### Exercise instructions
Please copy out the lines in the entries that contain "none".

### Source information
════════
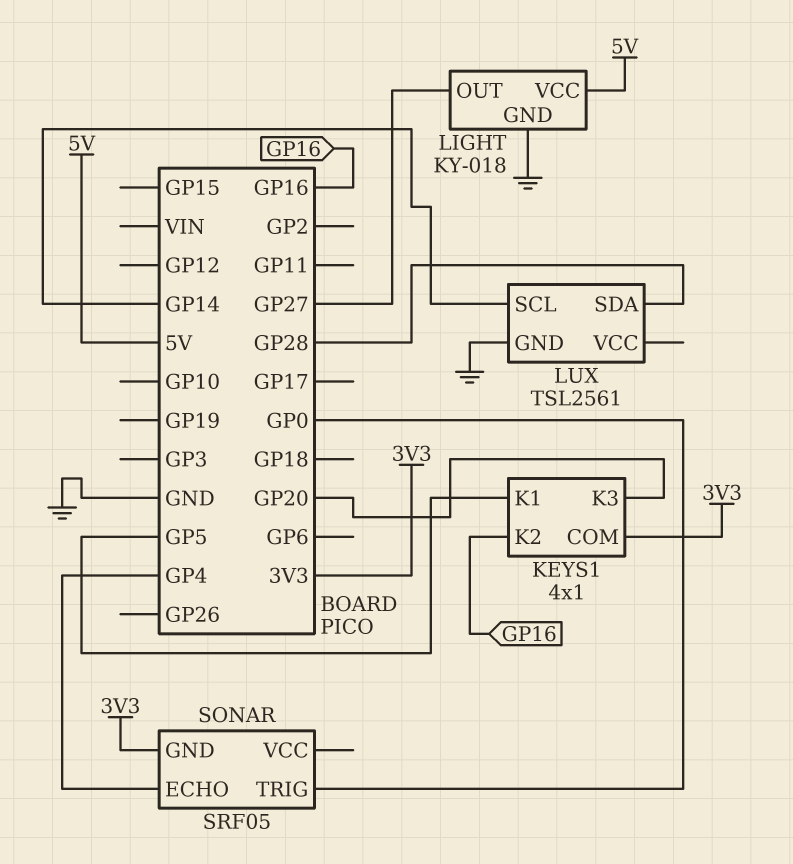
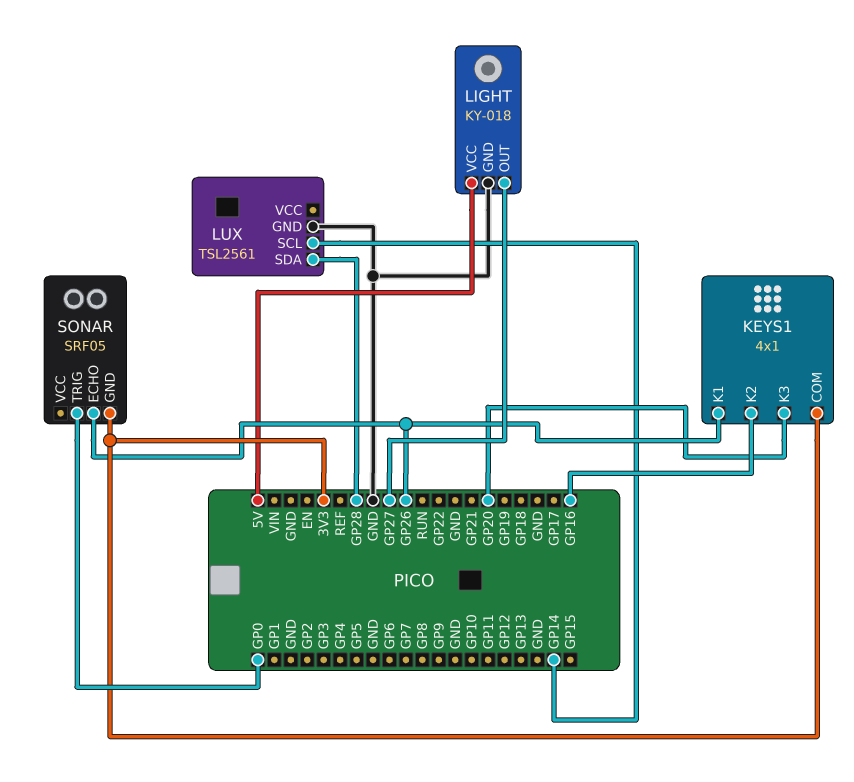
KEYS1 pin K1: GP5 -> GP26
SONAR pin ECHO: GP4 -> GP26

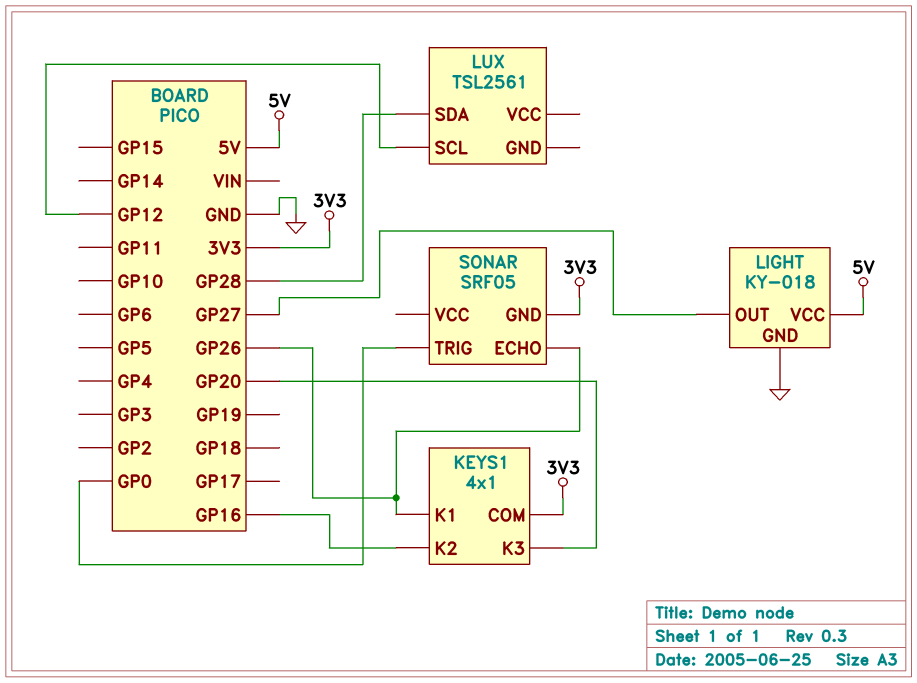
LUX pin GND: GND -> none
LUX pin SCL: GP14 -> GP12

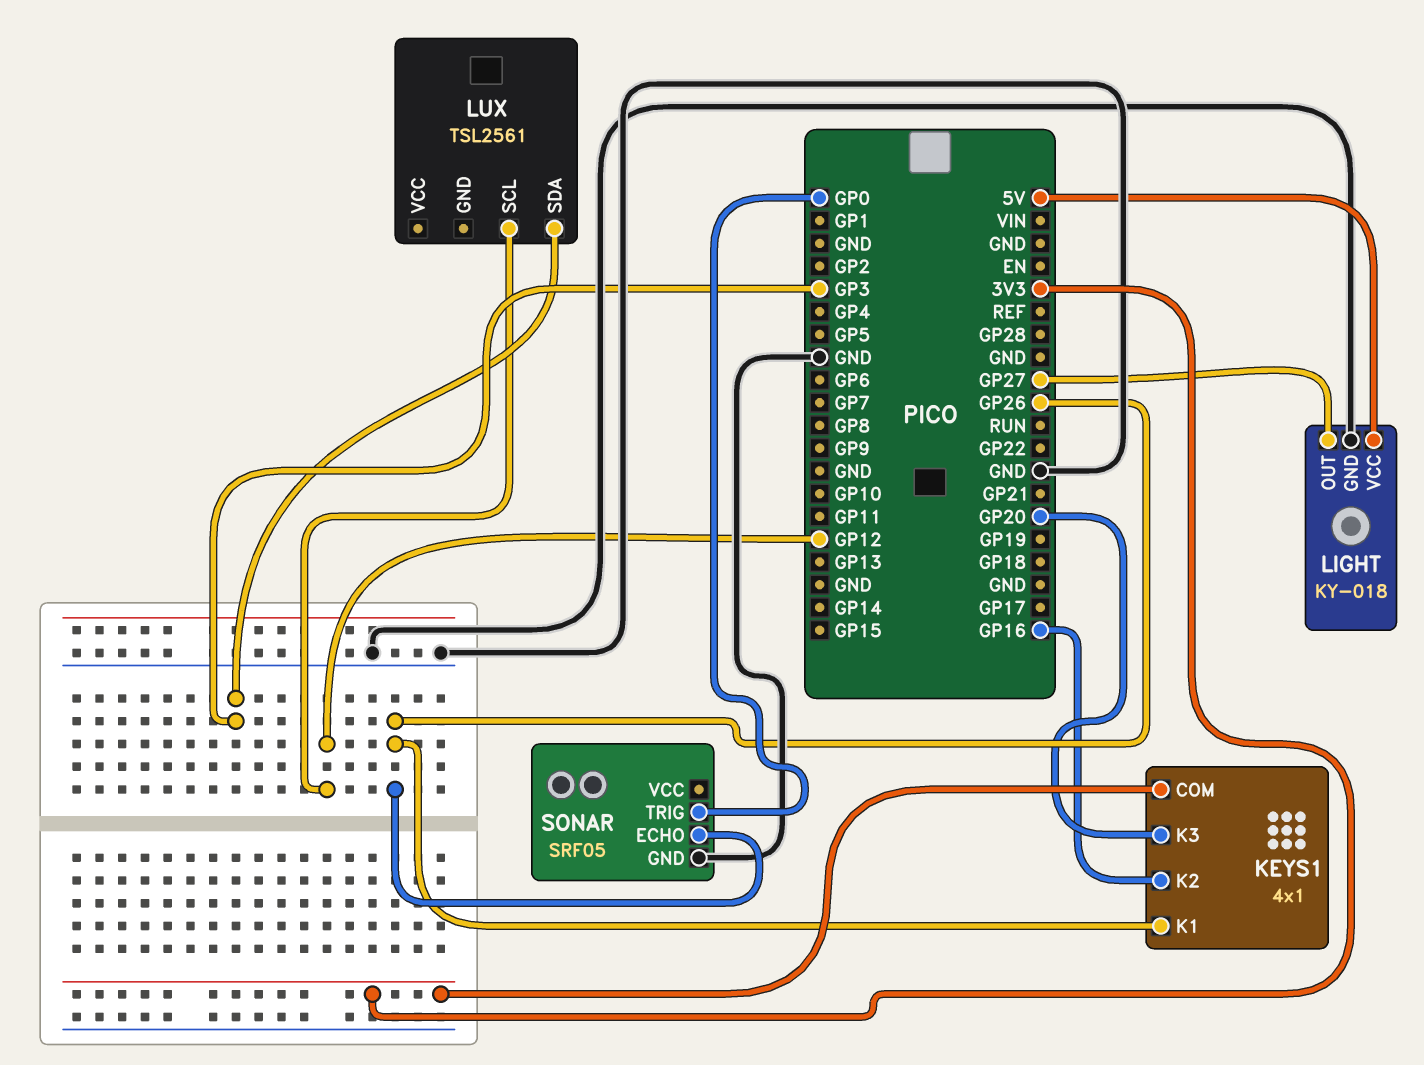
LUX pin SDA: GP28 -> GP3
SONAR pin GND: 3V3 -> GND

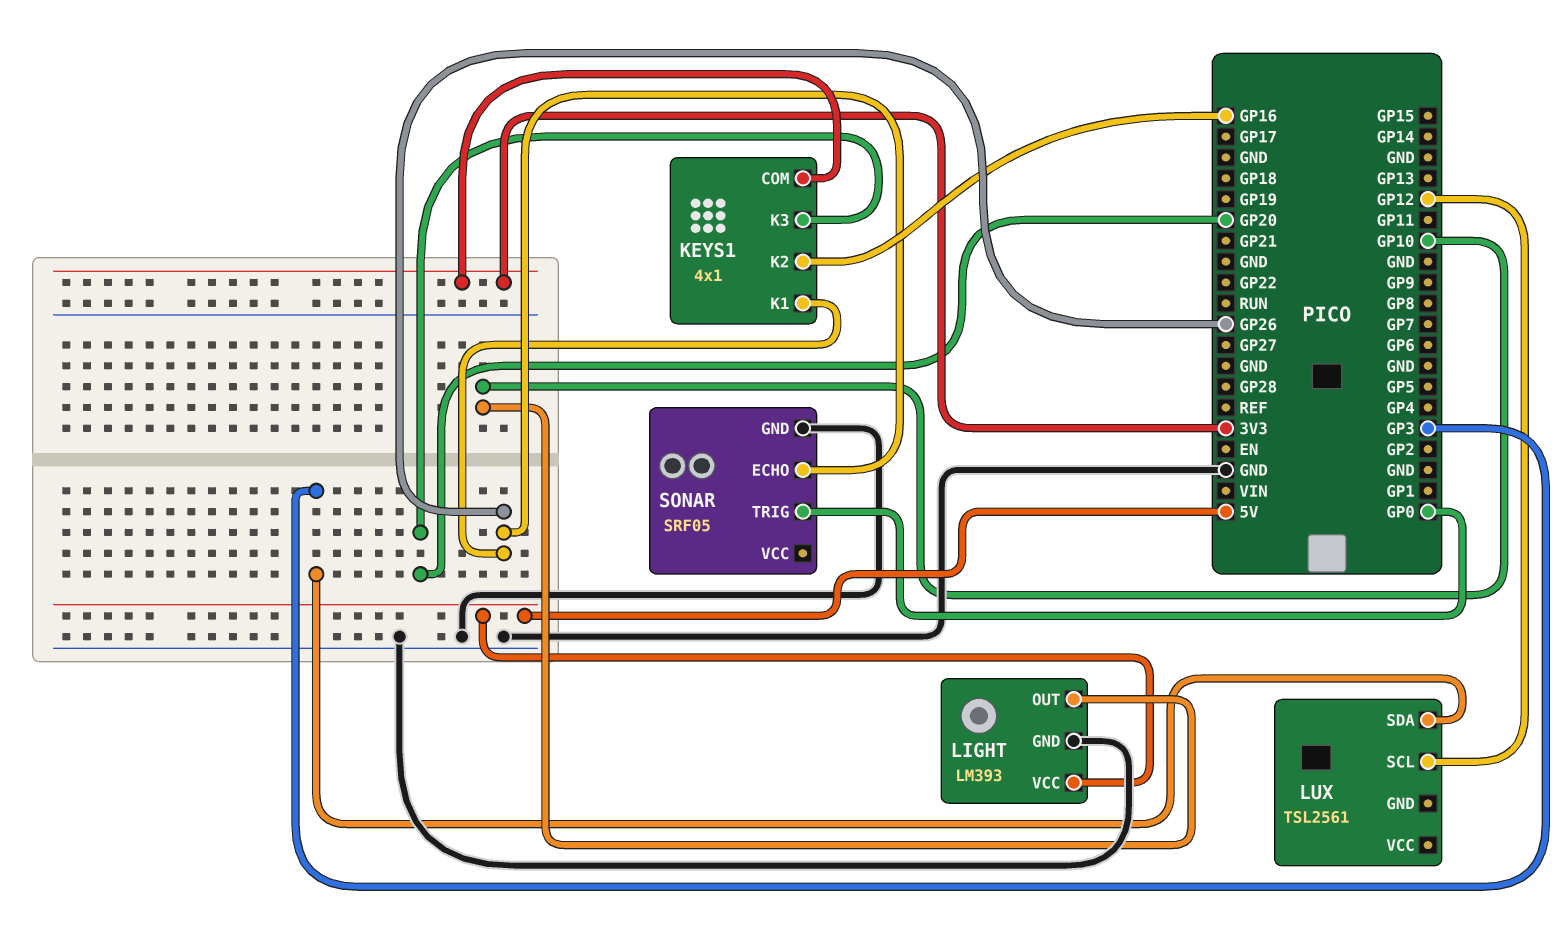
LIGHT: KY-018 -> LM393
LIGHT pin OUT: GP27 -> GP10

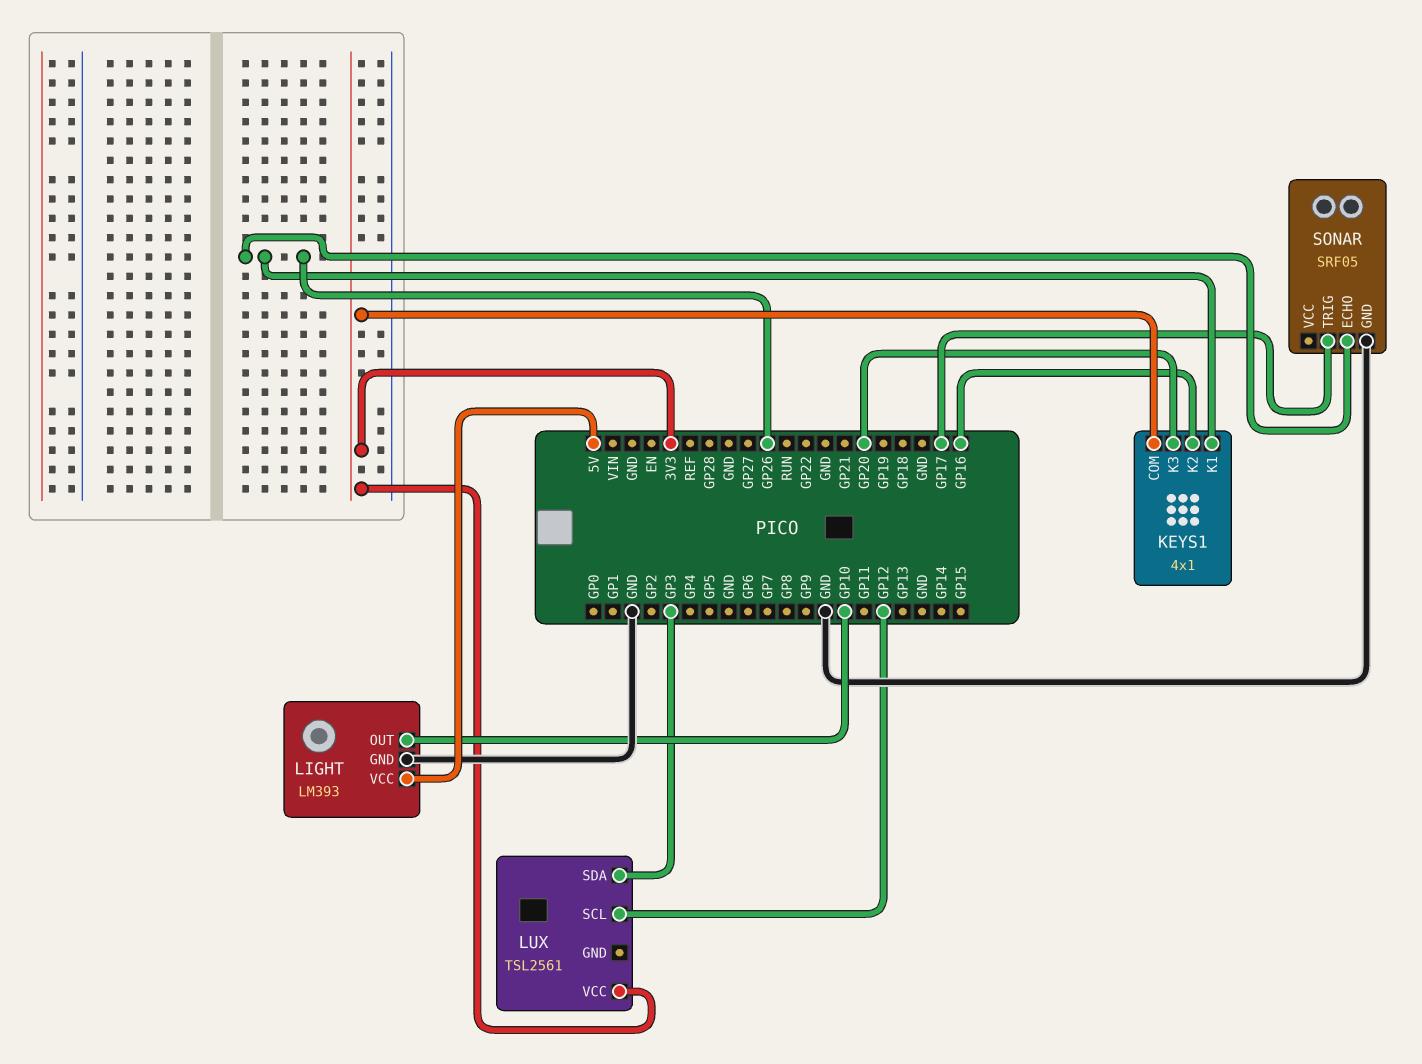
LUX pin VCC: none -> 3V3
SONAR pin TRIG: GP0 -> GP17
════════
### Written reply
LUX pin GND: GND -> none
LUX pin VCC: none -> 3V3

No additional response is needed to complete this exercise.